• Exercise requirements
Scan each line of the records for the word "degrees" and extract the ones that have it.

• Task inputs
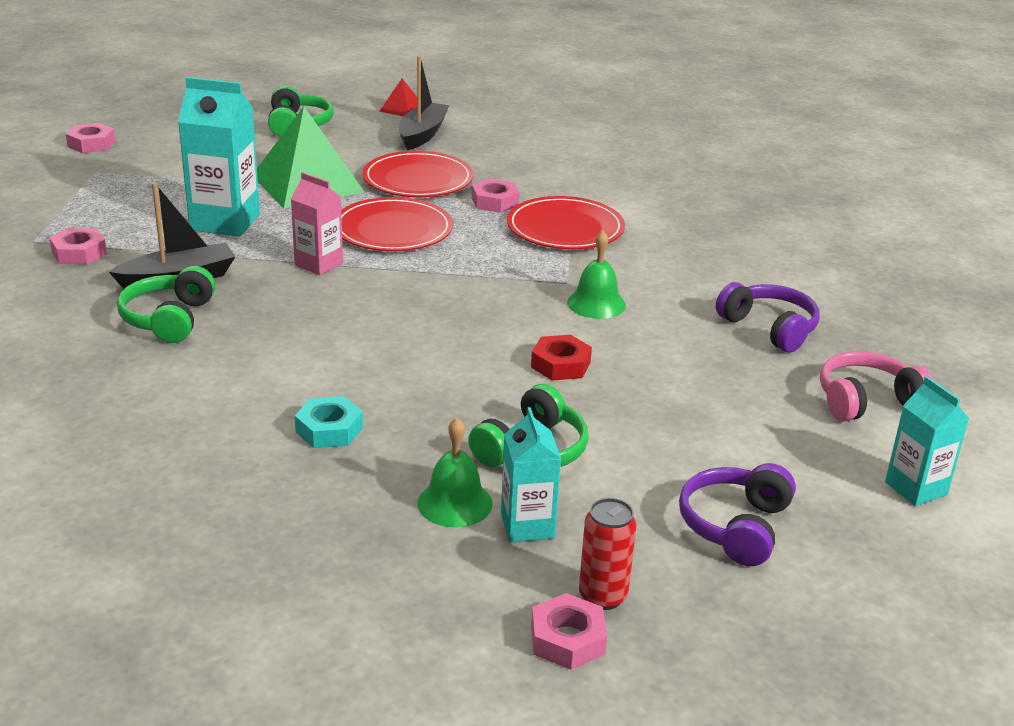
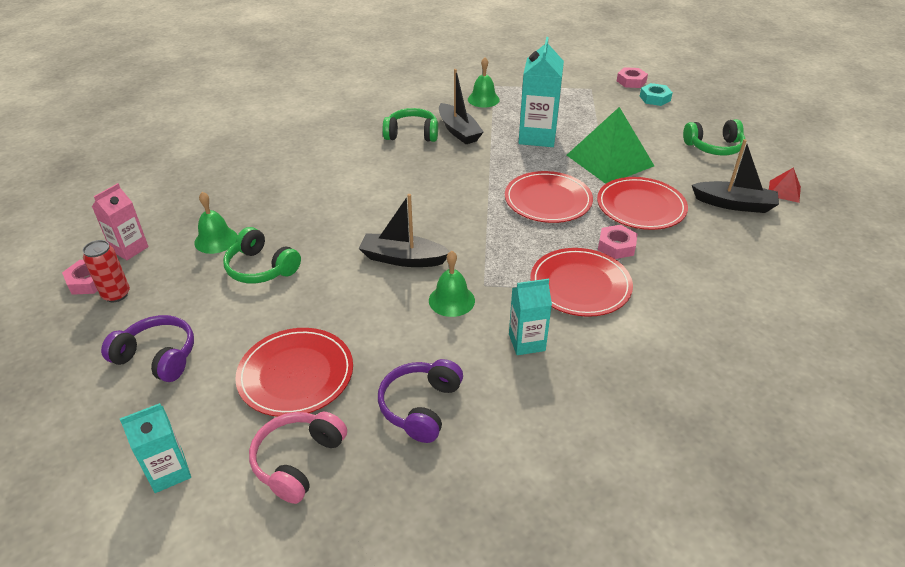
camera: 90 degrees right, 10 degrees up
(79, 253) = (483, 99): pink nut -> green bell
(318, 264) = (488, 175): pink carton -> pink carton (129, 249)
(329, 430) = (294, 194): turquoise nut -> turquoise nut (655, 98)
(513, 334) = (403, 259): none -> black boat
(527, 526) = (187, 266): turquoise carton -> turquoise carton (526, 342)
(560, 365) = (361, 281): red nut -> none
(742, 408) = (296, 374): none -> red plate
(769, 328) = (420, 406): purple headphones -> purple headphones turned 150 degrees clockwise
(866, 401) = (298, 461): pink headphones -> pink headphones turned 135 degrees counterclockwise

• Output of the exercise
camera: 90 degrees right, 10 degrees up
(769, 328) = (420, 406): purple headphones -> purple headphones turned 150 degrees clockwise
(866, 401) = (298, 461): pink headphones -> pink headphones turned 135 degrees counterclockwise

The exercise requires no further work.